[SUPPLIED MATERIAL]
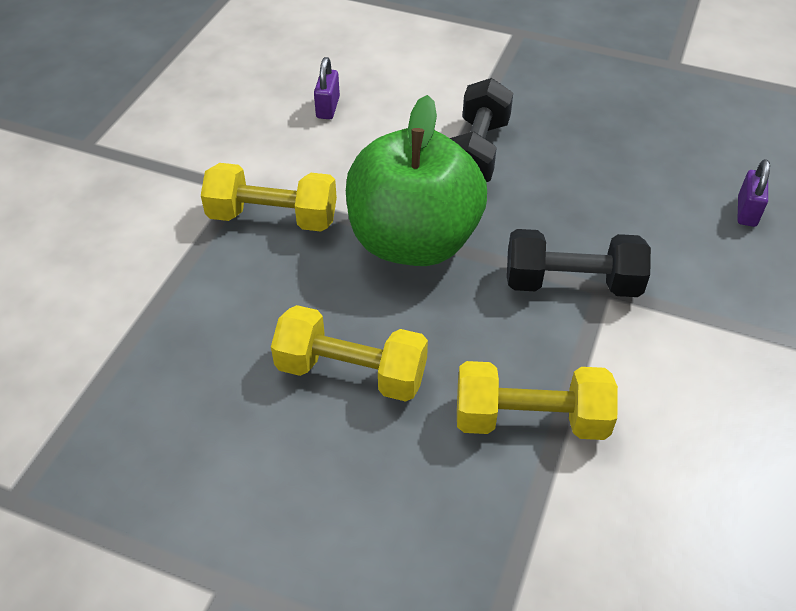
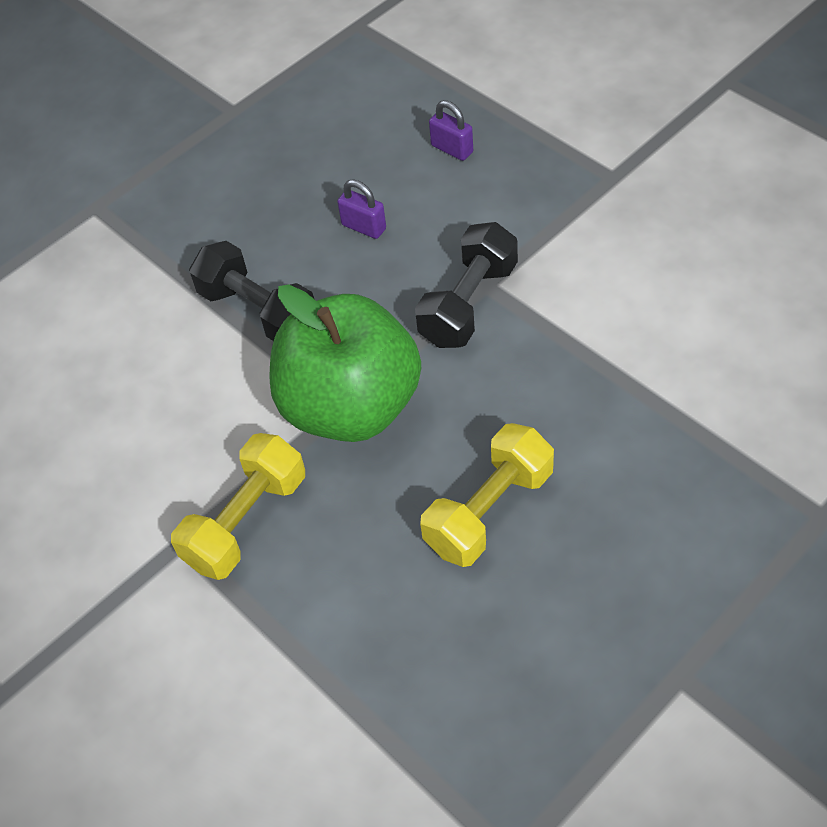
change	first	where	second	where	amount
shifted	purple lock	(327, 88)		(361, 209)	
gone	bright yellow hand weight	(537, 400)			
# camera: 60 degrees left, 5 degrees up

[TO DO] Once the pictures are set aside, give the rest of the material again unchanged.

[TASK OUTPUT]
change	first	where	second	where	amount
shifted	purple lock	(327, 88)		(361, 209)	
gone	bright yellow hand weight	(537, 400)			
# camera: 60 degrees left, 5 degrees up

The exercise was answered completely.